--- Data shown ---
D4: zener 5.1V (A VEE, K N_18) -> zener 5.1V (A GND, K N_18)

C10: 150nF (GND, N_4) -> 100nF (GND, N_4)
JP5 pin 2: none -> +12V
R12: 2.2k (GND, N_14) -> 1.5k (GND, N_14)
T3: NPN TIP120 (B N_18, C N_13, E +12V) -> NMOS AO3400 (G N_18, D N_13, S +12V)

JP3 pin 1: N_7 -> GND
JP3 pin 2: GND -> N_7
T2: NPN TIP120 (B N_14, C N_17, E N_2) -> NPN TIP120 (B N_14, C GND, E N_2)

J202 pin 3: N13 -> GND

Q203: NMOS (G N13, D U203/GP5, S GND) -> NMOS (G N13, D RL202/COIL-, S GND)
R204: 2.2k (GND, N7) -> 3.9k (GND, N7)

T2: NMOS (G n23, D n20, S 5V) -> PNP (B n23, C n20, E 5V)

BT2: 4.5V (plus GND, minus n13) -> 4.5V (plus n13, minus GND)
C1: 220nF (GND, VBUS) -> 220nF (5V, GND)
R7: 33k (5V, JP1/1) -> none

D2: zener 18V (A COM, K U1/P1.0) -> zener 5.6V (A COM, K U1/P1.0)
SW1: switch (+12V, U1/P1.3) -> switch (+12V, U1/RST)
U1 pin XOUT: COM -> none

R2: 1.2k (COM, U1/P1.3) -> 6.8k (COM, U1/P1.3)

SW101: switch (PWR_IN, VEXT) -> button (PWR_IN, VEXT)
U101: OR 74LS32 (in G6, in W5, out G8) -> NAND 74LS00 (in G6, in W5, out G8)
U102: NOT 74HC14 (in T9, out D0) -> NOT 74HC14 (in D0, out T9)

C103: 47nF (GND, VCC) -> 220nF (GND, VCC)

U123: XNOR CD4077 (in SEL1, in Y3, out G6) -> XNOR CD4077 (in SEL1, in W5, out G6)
---
> **What to work on**
Your answer should consist of the lines above that hold the word "zener", copied exactly.

> **The answer**
D4: zener 5.1V (A VEE, K N_18) -> zener 5.1V (A GND, K N_18)
D2: zener 18V (A COM, K U1/P1.0) -> zener 5.6V (A COM, K U1/P1.0)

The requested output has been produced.